> PROBLEM DESCRIPTION: Down to the last line below, repeat the entries word for word and drop the pictures.
___ TASK INPUTS ___
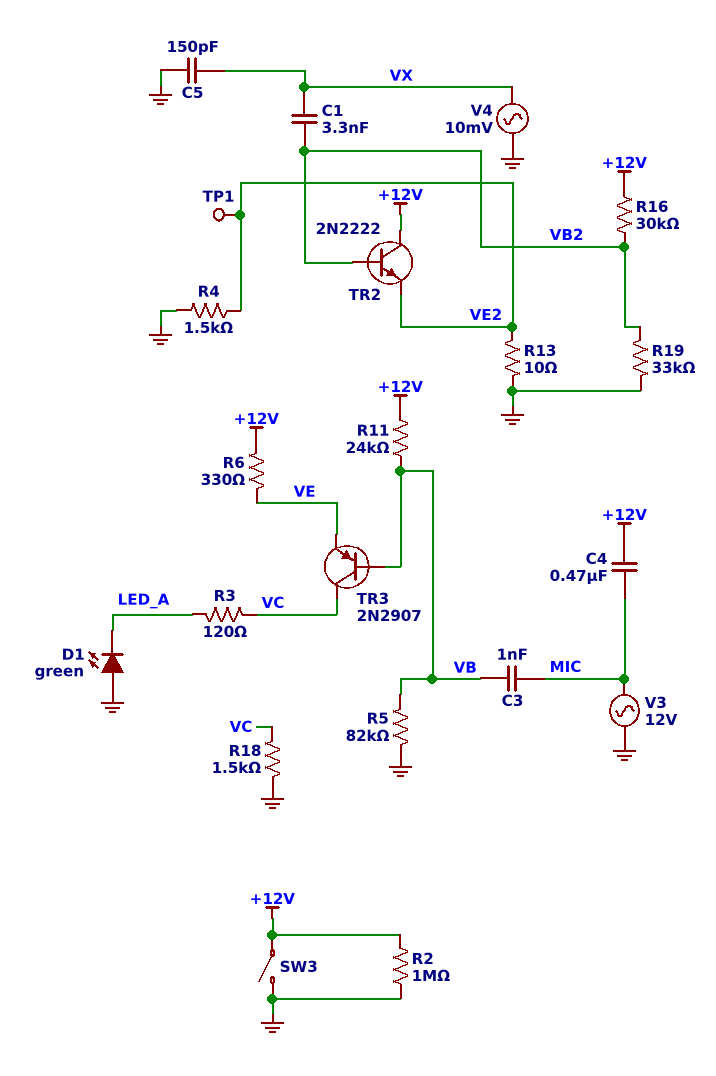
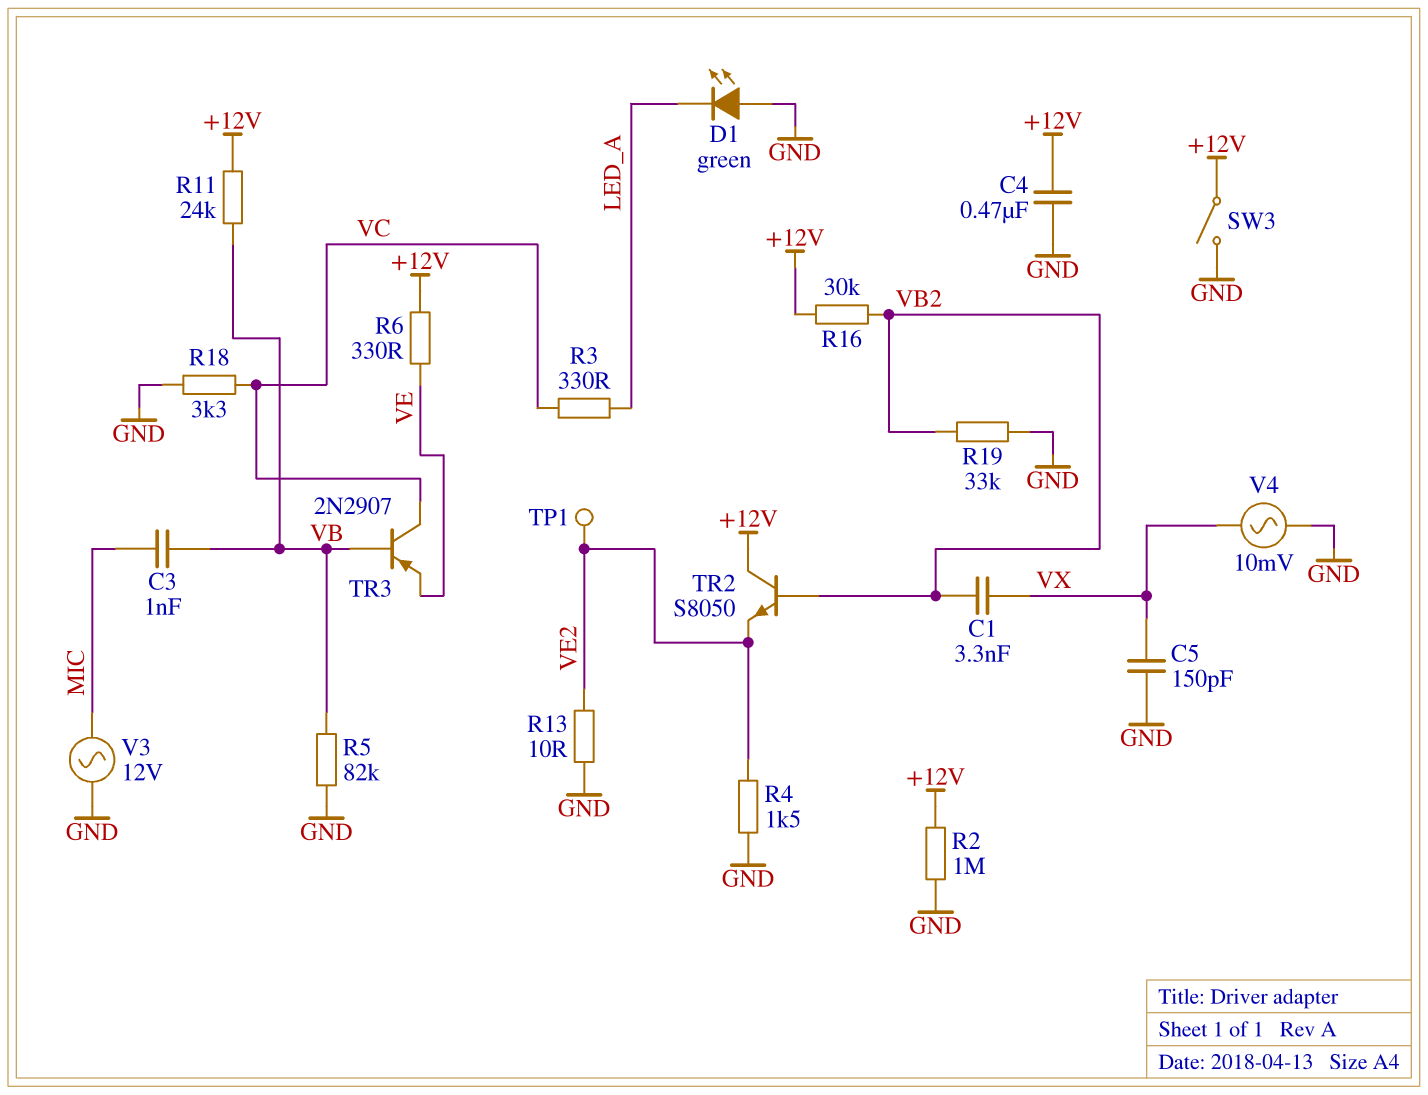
C4: 470nF (+12V, MIC) -> 470nF (+12V, GND)
R3: 120 (LED_A, VC) -> 330 (LED_A, VC)
R18: 1.5k (GND, VC) -> 3.3k (GND, VC)
TR2: NPN 2N2222 (B VB2, C +12V, E VE2) -> NPN S8050 (B VB2, C +12V, E VE2)

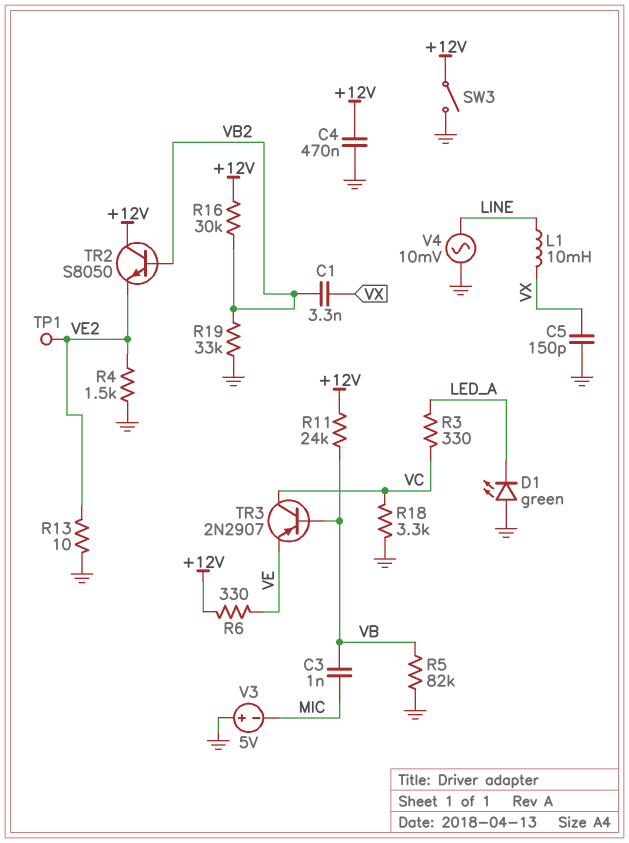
L1: none -> 10mH (LINE, VX)
R2: 1M (+12V, GND) -> none
V3: AC 12V (GND, MIC) -> 5V (plus GND, minus MIC)
V4: AC 10mV (GND, VX) -> AC 10mV (GND, LINE)

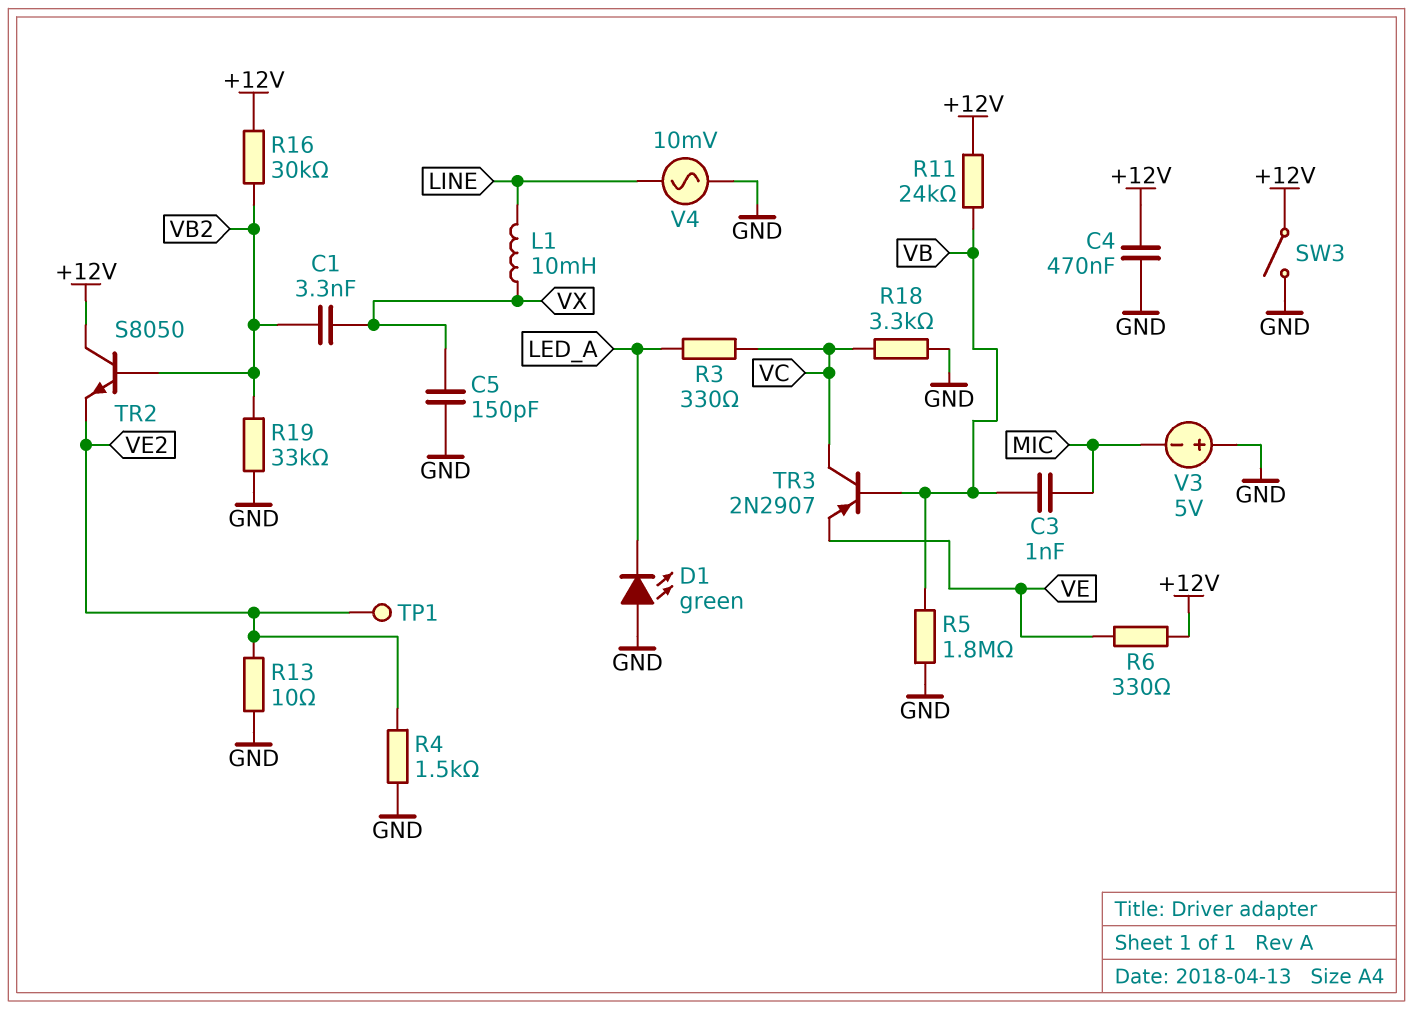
R5: 82k (GND, VB) -> 1.8M (GND, VB)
___
> SOLVED EXERCISE:
C4: 470nF (+12V, MIC) -> 470nF (+12V, GND)
R3: 120 (LED_A, VC) -> 330 (LED_A, VC)
R18: 1.5k (GND, VC) -> 3.3k (GND, VC)
TR2: NPN 2N2222 (B VB2, C +12V, E VE2) -> NPN S8050 (B VB2, C +12V, E VE2)

L1: none -> 10mH (LINE, VX)
R2: 1M (+12V, GND) -> none
V3: AC 12V (GND, MIC) -> 5V (plus GND, minus MIC)
V4: AC 10mV (GND, VX) -> AC 10mV (GND, LINE)

R5: 82k (GND, VB) -> 1.8M (GND, VB)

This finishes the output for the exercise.